◆ **Available records**:
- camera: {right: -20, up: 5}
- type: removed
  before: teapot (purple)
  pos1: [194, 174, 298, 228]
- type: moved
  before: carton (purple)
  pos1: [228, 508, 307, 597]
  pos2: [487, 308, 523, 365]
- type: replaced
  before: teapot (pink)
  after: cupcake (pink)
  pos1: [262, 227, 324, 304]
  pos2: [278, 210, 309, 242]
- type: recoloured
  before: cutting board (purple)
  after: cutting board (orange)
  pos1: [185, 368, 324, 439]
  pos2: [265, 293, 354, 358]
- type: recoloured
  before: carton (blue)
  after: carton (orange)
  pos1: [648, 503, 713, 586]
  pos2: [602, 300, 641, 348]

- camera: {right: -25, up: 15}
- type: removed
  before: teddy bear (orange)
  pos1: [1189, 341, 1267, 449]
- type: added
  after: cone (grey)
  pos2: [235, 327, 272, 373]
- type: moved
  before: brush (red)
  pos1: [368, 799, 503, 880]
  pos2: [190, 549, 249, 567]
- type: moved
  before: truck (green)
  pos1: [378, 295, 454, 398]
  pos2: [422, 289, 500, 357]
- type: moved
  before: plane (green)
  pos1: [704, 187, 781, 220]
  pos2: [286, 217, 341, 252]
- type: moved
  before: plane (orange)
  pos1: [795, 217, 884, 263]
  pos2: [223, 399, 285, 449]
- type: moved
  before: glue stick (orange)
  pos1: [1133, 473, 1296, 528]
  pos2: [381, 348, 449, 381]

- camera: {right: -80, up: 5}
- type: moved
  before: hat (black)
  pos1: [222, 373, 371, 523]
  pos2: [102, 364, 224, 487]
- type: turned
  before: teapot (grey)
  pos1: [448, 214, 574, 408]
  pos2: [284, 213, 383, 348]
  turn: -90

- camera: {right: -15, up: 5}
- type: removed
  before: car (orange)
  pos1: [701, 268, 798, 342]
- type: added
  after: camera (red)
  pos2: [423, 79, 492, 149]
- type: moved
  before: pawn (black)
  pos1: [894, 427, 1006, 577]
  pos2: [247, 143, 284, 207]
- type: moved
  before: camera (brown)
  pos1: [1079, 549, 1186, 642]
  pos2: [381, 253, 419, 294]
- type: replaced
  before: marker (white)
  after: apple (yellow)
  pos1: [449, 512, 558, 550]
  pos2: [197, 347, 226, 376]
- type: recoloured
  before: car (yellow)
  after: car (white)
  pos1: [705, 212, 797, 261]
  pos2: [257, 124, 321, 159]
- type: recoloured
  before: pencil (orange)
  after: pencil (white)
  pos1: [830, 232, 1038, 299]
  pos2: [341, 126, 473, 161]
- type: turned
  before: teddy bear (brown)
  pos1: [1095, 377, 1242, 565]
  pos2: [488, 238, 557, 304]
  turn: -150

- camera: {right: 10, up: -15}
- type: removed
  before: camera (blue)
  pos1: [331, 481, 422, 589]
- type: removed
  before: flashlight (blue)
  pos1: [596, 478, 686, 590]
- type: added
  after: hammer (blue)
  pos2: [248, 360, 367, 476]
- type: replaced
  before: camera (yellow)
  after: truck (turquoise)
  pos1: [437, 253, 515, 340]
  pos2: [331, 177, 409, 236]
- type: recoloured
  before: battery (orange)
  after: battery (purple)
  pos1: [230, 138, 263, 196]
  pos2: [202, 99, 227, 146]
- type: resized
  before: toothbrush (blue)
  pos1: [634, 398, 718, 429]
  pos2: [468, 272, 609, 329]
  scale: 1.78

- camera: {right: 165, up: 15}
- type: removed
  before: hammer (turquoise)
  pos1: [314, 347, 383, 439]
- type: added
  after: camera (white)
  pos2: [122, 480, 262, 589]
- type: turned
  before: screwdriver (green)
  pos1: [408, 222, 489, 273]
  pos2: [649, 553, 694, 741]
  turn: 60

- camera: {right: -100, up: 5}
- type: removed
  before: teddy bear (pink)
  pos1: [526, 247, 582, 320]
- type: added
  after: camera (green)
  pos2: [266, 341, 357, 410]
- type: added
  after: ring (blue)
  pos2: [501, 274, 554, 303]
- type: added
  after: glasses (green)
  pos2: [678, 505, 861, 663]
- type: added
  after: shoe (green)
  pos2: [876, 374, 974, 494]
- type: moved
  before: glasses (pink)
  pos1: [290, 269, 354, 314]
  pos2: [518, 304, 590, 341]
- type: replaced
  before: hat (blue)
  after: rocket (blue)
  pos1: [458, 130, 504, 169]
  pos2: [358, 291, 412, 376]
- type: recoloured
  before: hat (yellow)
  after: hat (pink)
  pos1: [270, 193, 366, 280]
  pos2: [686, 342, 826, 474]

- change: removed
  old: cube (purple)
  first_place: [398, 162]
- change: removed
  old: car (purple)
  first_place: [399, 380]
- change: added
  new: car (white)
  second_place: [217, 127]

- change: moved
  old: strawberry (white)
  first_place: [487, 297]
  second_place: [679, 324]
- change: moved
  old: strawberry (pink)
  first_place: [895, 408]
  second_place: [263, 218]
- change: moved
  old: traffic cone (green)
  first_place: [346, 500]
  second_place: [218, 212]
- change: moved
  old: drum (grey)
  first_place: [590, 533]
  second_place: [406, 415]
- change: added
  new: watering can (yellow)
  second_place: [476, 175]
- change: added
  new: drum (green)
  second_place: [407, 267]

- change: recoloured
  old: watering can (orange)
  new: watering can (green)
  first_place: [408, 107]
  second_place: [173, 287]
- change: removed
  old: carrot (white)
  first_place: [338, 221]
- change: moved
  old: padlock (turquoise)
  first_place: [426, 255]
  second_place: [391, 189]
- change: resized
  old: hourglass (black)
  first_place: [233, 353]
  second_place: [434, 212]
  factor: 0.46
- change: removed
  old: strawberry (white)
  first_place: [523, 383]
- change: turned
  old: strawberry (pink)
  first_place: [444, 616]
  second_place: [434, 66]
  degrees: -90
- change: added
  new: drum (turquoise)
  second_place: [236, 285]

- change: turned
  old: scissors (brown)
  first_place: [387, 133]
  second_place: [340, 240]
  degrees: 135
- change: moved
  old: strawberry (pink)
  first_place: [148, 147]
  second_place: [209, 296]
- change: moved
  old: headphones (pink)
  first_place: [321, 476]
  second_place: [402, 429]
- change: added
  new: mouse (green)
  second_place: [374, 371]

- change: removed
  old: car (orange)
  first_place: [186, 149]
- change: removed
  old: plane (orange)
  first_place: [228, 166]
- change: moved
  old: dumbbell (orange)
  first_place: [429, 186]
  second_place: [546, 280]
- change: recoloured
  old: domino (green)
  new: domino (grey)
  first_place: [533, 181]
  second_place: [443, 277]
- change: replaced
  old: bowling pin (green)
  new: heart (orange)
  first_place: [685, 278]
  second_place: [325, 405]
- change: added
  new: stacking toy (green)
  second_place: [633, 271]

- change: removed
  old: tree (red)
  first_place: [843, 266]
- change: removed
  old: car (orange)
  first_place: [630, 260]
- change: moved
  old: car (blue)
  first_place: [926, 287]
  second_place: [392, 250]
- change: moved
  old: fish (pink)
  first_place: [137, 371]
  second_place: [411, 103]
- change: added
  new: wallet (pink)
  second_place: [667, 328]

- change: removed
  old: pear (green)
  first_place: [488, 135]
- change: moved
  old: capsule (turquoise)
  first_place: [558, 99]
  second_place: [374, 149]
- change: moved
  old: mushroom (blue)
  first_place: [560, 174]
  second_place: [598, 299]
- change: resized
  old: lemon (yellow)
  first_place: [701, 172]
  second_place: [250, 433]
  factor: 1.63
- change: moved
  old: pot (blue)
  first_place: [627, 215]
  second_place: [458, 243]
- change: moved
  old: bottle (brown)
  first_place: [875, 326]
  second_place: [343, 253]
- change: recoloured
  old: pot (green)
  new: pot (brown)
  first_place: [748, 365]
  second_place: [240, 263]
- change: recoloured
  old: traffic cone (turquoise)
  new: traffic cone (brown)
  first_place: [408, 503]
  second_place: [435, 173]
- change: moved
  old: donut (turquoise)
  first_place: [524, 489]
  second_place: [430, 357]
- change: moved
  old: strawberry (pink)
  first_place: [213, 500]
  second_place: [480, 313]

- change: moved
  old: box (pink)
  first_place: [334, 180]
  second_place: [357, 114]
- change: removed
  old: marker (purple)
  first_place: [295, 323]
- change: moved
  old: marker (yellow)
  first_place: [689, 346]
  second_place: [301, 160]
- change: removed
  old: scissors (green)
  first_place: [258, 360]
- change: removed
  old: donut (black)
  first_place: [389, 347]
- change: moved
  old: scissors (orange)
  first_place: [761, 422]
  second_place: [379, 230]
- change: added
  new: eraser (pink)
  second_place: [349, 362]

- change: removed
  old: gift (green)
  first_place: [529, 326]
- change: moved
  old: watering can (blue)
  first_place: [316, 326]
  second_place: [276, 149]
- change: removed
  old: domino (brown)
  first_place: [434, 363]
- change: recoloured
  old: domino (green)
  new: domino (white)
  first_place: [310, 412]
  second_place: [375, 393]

◆ **About this exercise**:
Search the entries for "plane" and show every line that has it.

◆ **The answer**:
  before: plane (green)
  before: plane (orange)
  old: plane (orange)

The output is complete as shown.